**PROBLEM**
Find the line in the entries below that contains "removed,white battery,(335 317". Repeat it exactly, and every line after it through the line that contains "removed,pink pencil,(514 396".

━━━━━ GIVEN RECORDS ━━━━━

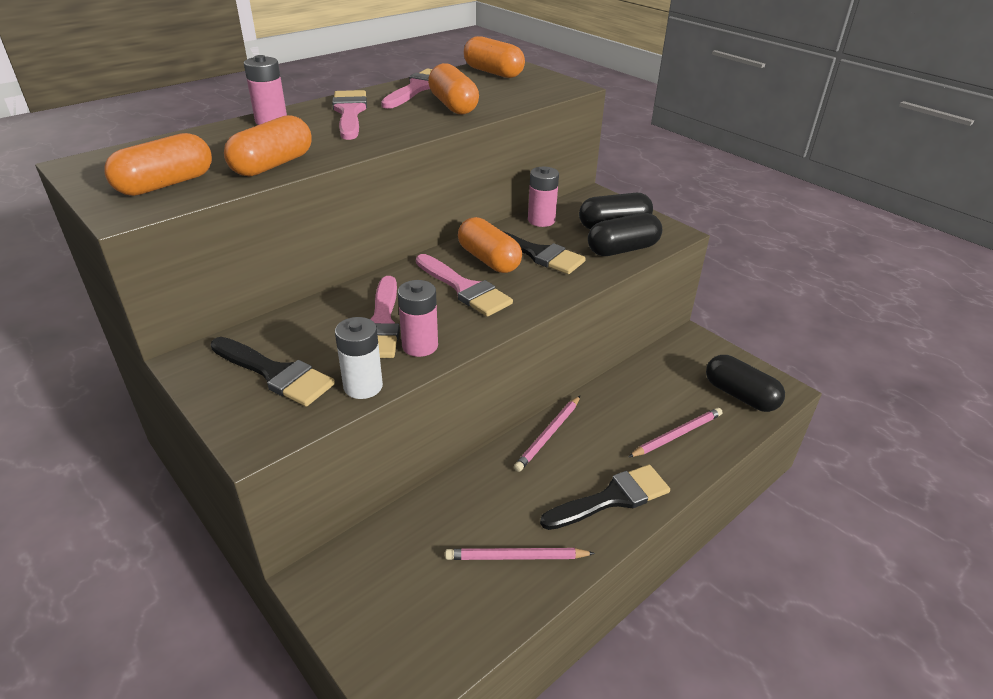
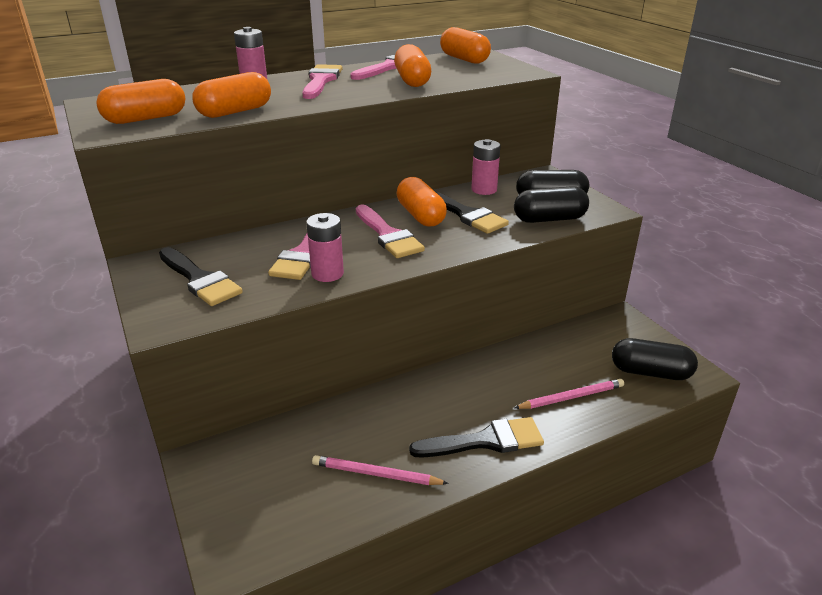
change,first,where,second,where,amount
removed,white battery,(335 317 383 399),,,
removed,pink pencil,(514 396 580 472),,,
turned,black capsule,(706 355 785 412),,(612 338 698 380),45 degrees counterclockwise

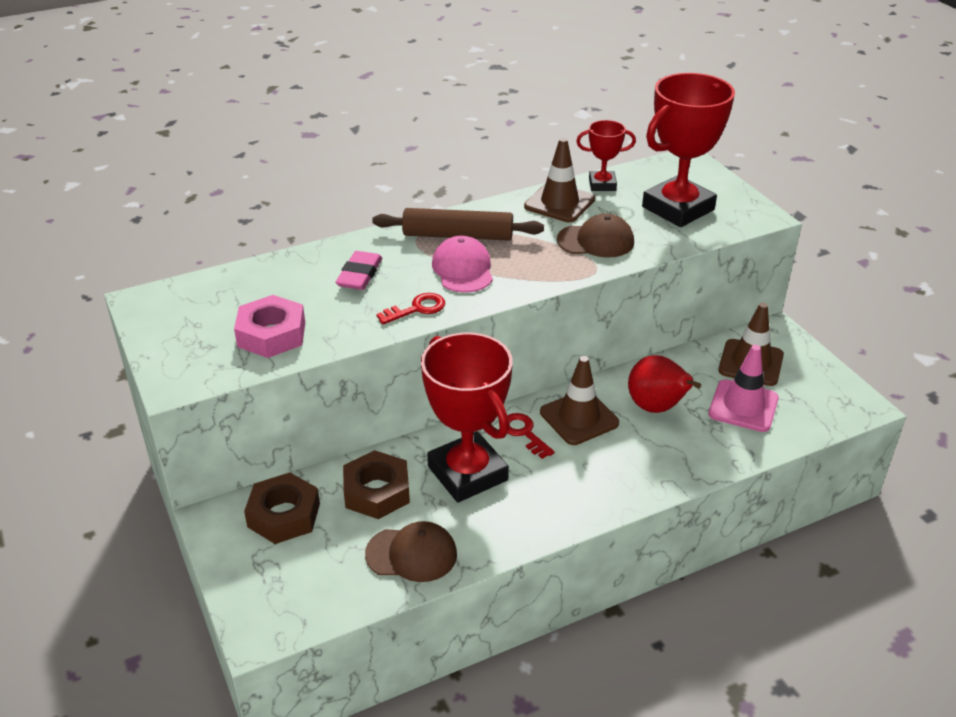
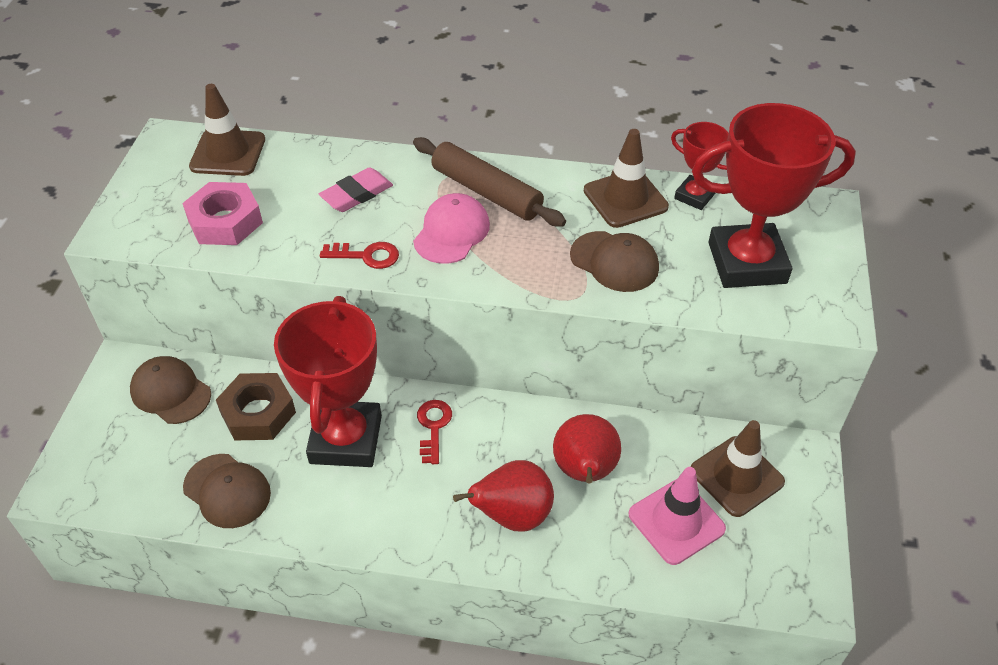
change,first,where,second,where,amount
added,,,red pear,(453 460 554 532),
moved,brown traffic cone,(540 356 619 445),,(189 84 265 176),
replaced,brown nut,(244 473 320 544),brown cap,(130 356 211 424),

━━━━━
━━━━━ GIVEN RECORDS ━━━━━

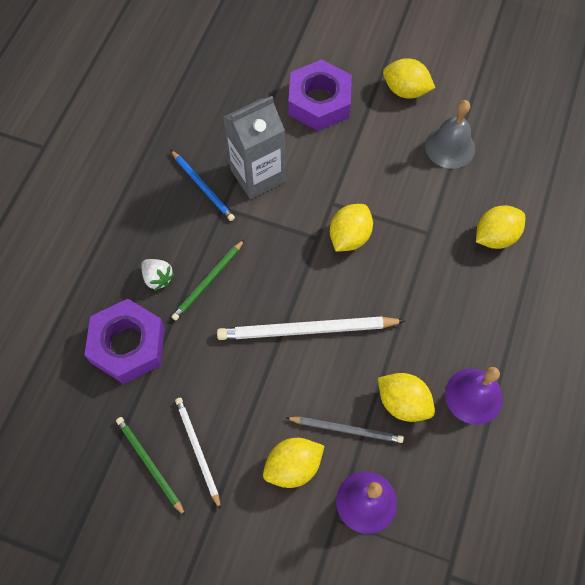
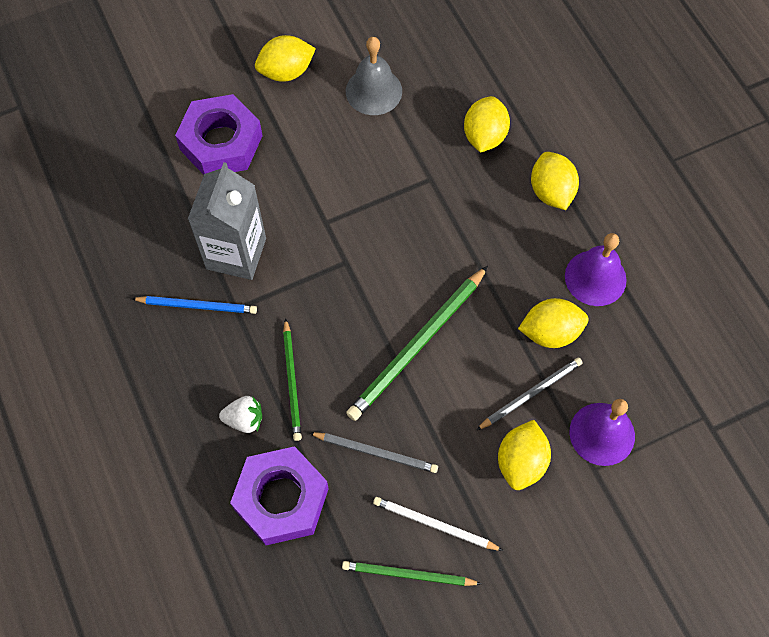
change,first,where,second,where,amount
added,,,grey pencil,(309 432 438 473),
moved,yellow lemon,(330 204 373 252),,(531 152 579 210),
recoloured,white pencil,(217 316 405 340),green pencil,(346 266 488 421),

━━━━━

**WRITTEN RESPONSE**
removed,white battery,(335 317 383 399),,,
removed,pink pencil,(514 396 580 472),,,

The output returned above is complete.